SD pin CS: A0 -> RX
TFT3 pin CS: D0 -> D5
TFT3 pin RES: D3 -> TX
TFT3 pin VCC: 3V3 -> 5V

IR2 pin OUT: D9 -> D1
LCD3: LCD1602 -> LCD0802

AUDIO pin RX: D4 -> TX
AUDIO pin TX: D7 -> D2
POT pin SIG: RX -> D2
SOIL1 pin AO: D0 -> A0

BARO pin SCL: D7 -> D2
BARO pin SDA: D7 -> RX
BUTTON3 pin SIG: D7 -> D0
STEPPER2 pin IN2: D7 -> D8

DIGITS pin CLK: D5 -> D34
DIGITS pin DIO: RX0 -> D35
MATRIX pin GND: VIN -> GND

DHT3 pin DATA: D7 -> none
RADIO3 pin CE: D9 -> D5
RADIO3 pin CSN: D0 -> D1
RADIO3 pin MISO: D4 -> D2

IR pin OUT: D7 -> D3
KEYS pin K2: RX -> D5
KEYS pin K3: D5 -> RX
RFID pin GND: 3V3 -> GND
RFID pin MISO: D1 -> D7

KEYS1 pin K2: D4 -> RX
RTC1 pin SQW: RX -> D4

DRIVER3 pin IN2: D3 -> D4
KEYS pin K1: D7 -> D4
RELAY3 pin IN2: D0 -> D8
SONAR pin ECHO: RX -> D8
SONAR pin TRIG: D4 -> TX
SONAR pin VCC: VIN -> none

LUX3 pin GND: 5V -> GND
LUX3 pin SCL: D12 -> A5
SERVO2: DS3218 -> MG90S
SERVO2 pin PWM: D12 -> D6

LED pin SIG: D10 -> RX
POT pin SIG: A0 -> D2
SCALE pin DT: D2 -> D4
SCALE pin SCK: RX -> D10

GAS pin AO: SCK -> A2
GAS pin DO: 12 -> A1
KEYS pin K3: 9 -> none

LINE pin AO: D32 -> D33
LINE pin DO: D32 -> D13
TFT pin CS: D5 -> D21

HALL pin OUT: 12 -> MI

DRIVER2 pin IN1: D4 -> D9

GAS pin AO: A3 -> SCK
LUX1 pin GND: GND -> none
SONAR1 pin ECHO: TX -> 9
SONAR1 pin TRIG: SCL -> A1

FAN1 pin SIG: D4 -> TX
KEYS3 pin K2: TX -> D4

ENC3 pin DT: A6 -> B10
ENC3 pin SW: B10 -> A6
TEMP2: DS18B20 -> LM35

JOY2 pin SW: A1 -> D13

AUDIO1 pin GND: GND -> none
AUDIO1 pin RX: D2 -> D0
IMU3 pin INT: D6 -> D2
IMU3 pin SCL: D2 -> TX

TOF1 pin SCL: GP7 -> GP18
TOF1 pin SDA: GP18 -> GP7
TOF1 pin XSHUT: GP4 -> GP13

::::::::::

-- Task --
Output nothing but the lines from the one containing "IMU3 pin SCL: D2 -> TX" to the end of the listing, both of those included, exactly as given.

-- Result of the exercise --
IMU3 pin SCL: D2 -> TX

TOF1 pin SCL: GP7 -> GP18
TOF1 pin SDA: GP18 -> GP7
TOF1 pin XSHUT: GP4 -> GP13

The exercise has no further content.